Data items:
· · ·

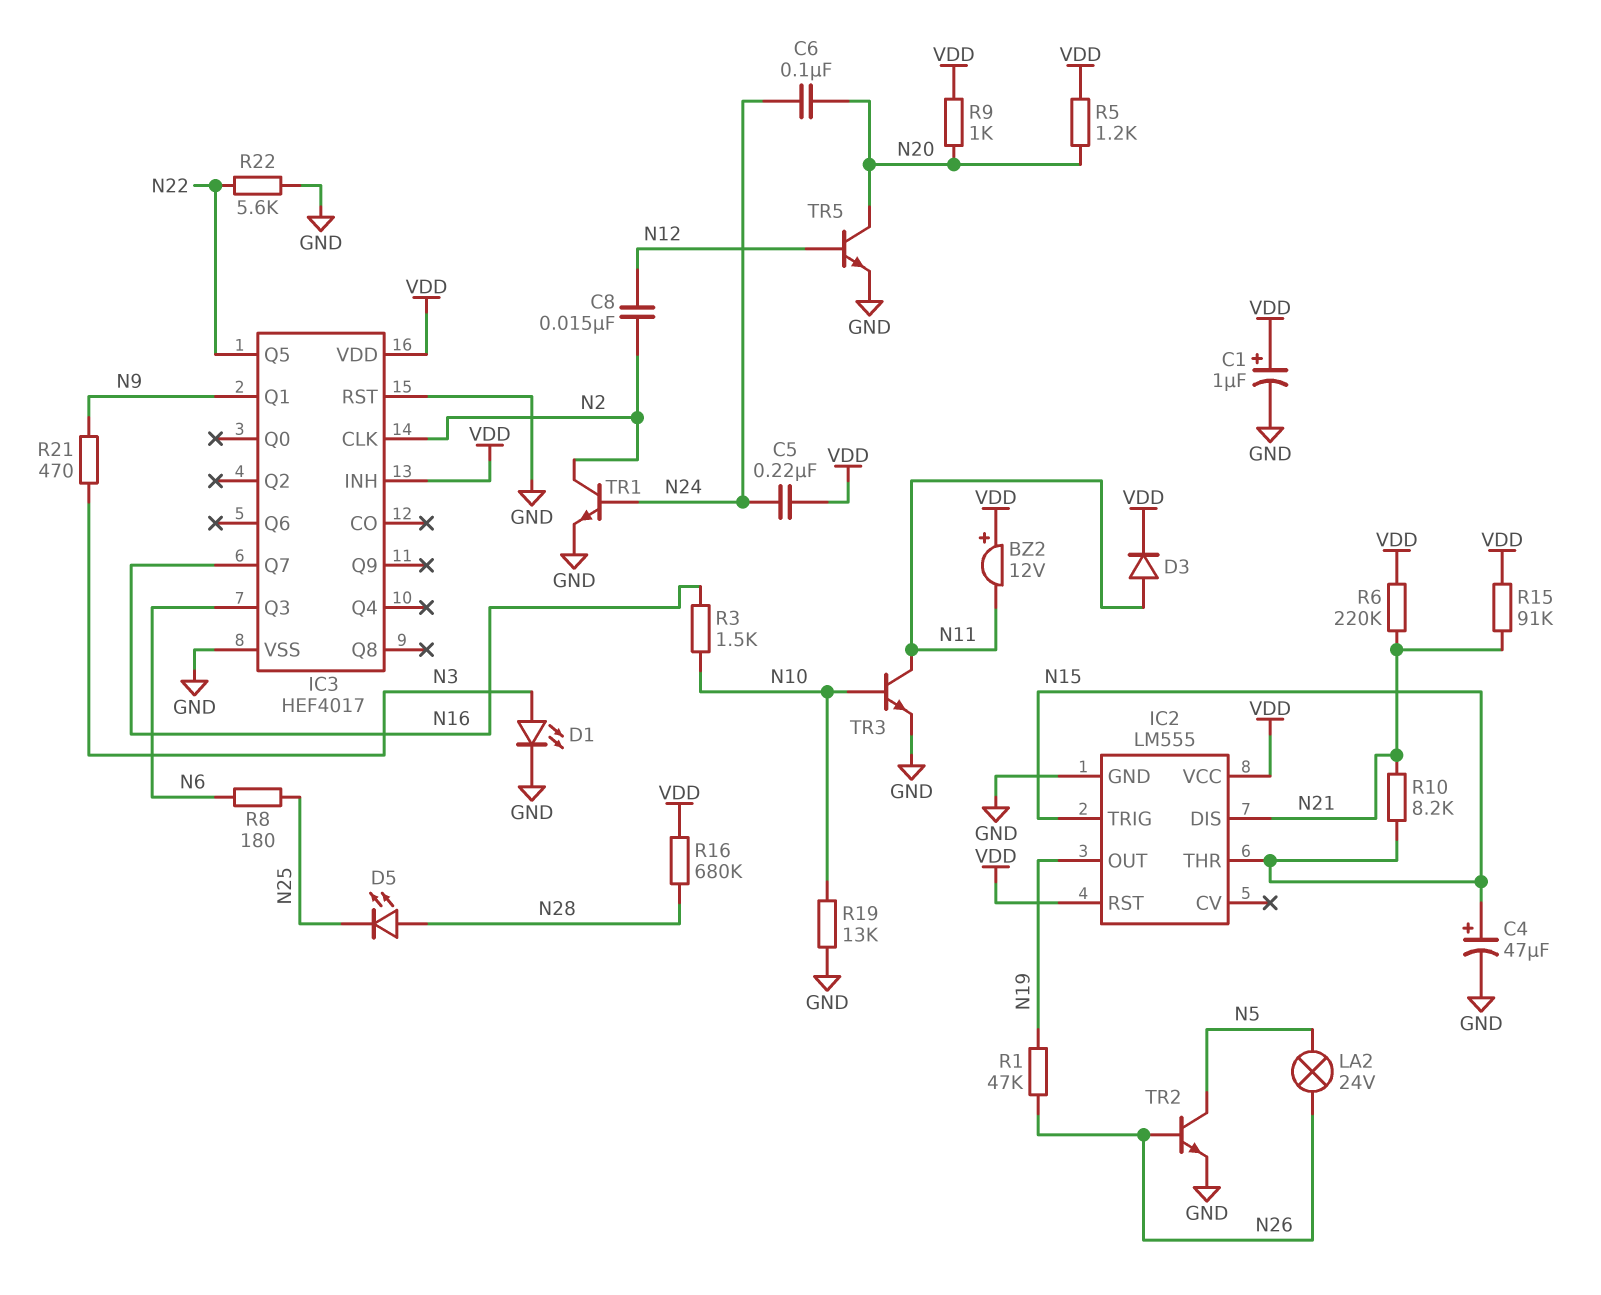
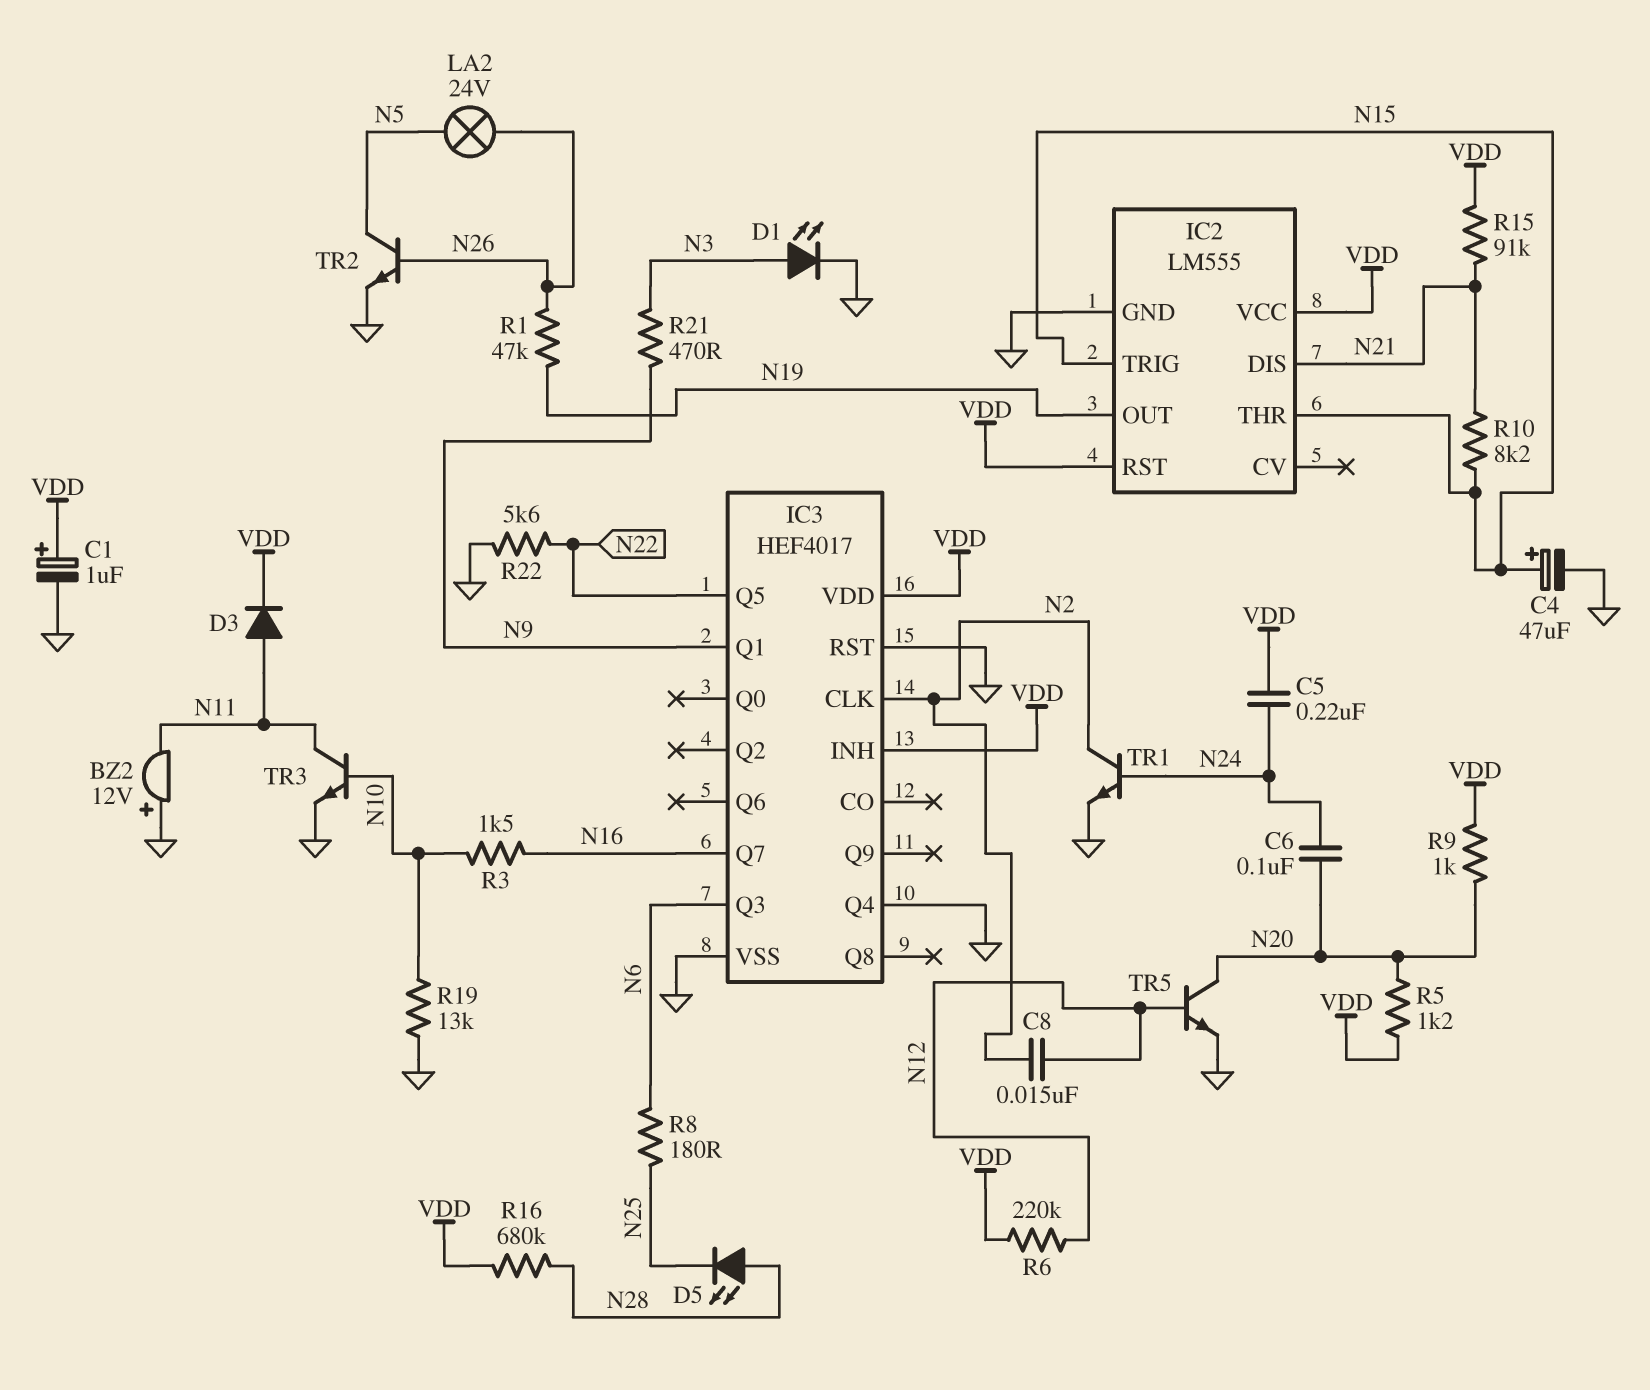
BZ2: buzzer 12V (plus VDD, minus N11) -> buzzer 12V (plus GND, minus N11)
IC3 pin Q4: none -> GND
R6: 220k (N21, VDD) -> 220k (N12, VDD)

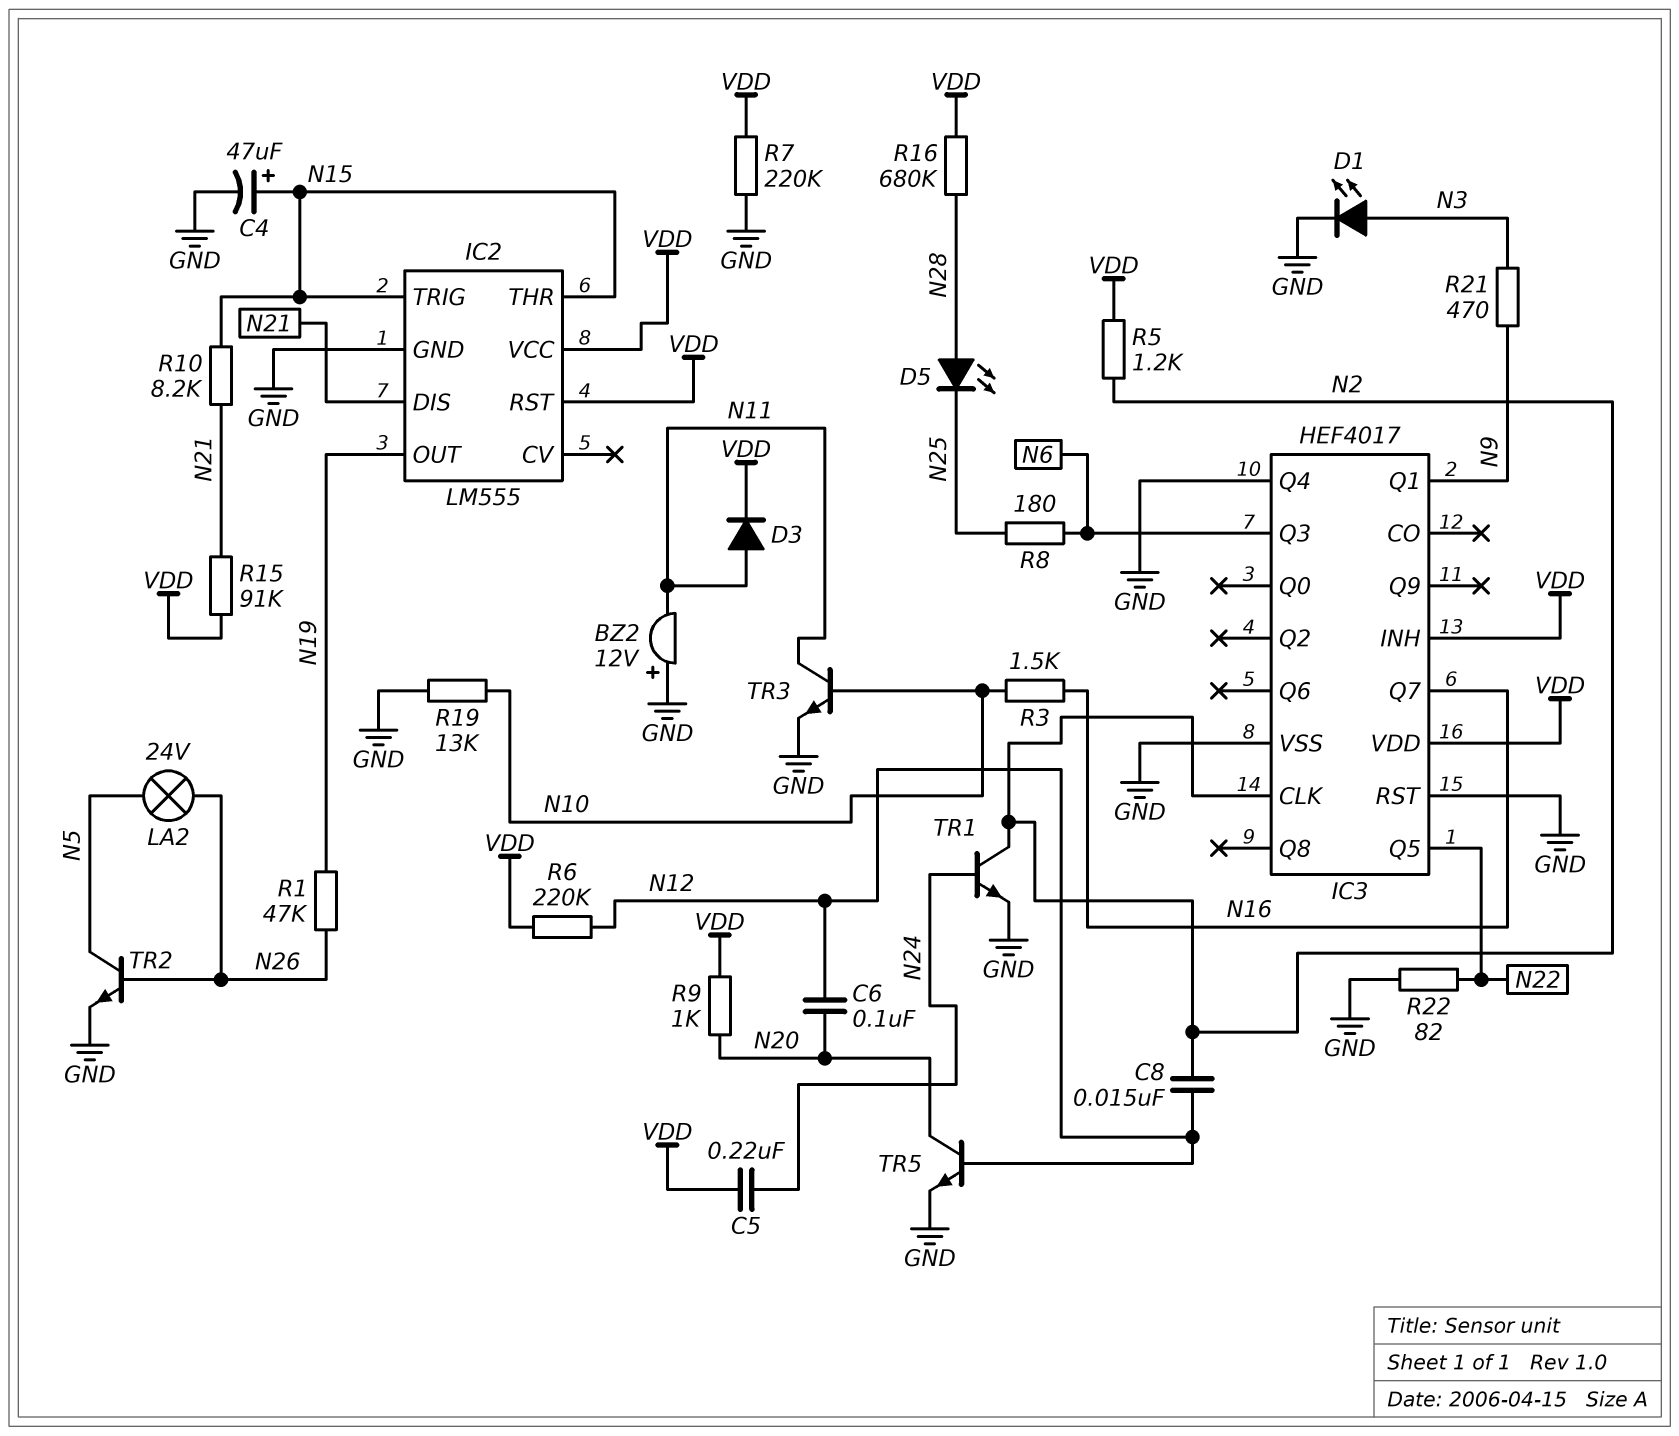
C1: 1uF (plus VDD, minus GND) -> none
C6: 100nF (N20, N24) -> 100nF (N12, N20)
R5: 1.2k (N20, VDD) -> 1.2k (N2, VDD)
R7: none -> 220k (GND, VDD)
R22: 5.6k (GND, N22) -> 82 (GND, N22)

· · ·

§ To do
Pictures stay out; the data above is to be returned exactly.

§ Result
BZ2: buzzer 12V (plus VDD, minus N11) -> buzzer 12V (plus GND, minus N11)
IC3 pin Q4: none -> GND
R6: 220k (N21, VDD) -> 220k (N12, VDD)

C1: 1uF (plus VDD, minus GND) -> none
C6: 100nF (N20, N24) -> 100nF (N12, N20)
R5: 1.2k (N20, VDD) -> 1.2k (N2, VDD)
R7: none -> 220k (GND, VDD)
R22: 5.6k (GND, N22) -> 82 (GND, N22)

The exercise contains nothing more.